++++ LISTED ENTRIES

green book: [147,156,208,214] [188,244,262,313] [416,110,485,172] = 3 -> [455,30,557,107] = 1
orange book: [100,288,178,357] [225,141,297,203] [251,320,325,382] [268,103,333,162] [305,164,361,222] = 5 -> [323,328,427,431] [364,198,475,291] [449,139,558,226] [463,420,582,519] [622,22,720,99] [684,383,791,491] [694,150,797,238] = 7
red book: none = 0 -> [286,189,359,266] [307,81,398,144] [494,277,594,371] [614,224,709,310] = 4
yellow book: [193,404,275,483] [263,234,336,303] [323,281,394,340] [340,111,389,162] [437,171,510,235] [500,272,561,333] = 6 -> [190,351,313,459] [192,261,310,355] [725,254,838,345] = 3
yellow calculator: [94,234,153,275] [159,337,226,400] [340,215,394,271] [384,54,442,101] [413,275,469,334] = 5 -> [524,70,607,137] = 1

++++++++
++++ LISTED ENTRIES

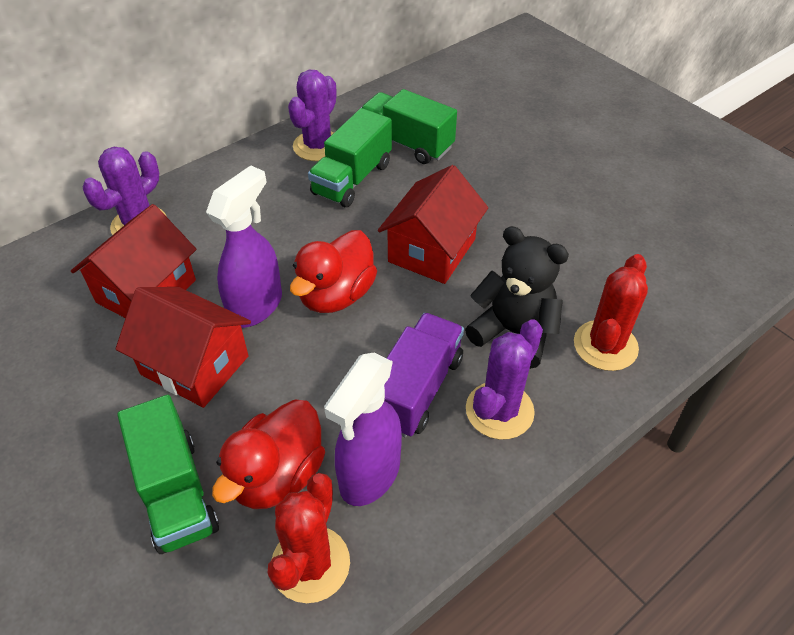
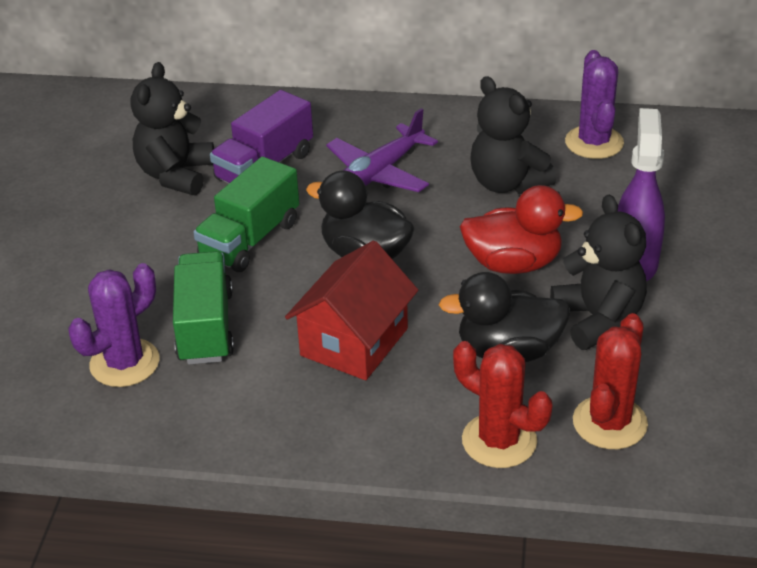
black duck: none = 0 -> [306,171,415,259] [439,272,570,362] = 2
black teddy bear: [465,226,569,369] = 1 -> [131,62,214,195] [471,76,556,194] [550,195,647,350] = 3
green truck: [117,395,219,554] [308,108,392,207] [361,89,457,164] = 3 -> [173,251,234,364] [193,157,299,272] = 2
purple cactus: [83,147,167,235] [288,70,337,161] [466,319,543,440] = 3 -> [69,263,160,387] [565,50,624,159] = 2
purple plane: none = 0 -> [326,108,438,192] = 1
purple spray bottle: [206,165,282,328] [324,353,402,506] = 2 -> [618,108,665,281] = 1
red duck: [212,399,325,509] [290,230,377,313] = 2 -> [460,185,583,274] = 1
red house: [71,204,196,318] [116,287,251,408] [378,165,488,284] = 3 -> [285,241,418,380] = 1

++++++++

Looking at the data above, report how many of its lines include the word "purple". The number alone is the answer.

3